━━━━━ Records for the task ━━━━━
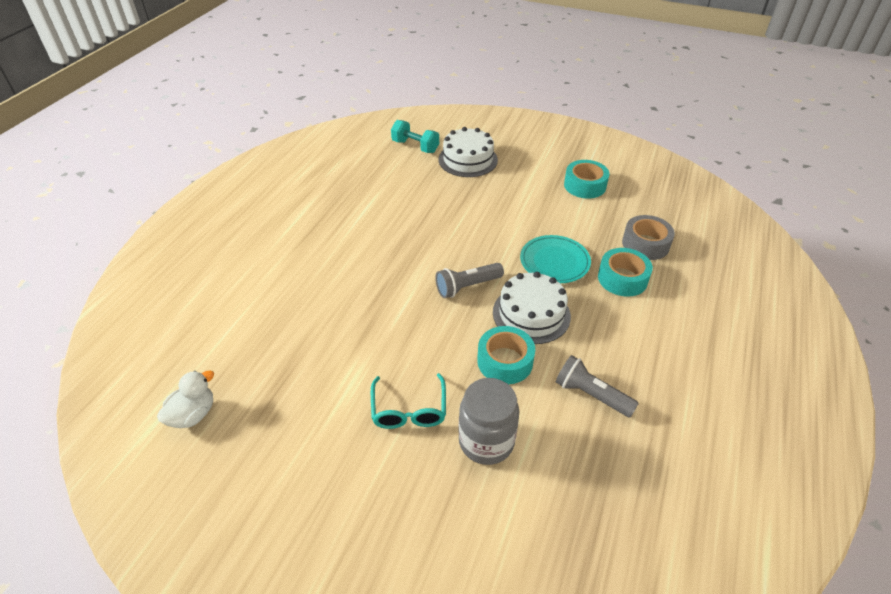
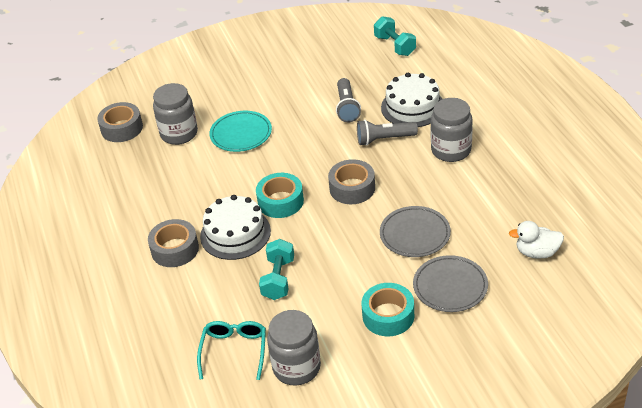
grey jar: 1 -> 3
grey plate: 0 -> 2
grey tape: 1 -> 3
turquoise dumbbell: 1 -> 2
turquoise tape: 3 -> 2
━━━━━
> **Problem details**
Pictures should be skipped, and the records retyped word for word.

> **Reply**
grey jar: 1 -> 3
grey plate: 0 -> 2
grey tape: 1 -> 3
turquoise dumbbell: 1 -> 2
turquoise tape: 3 -> 2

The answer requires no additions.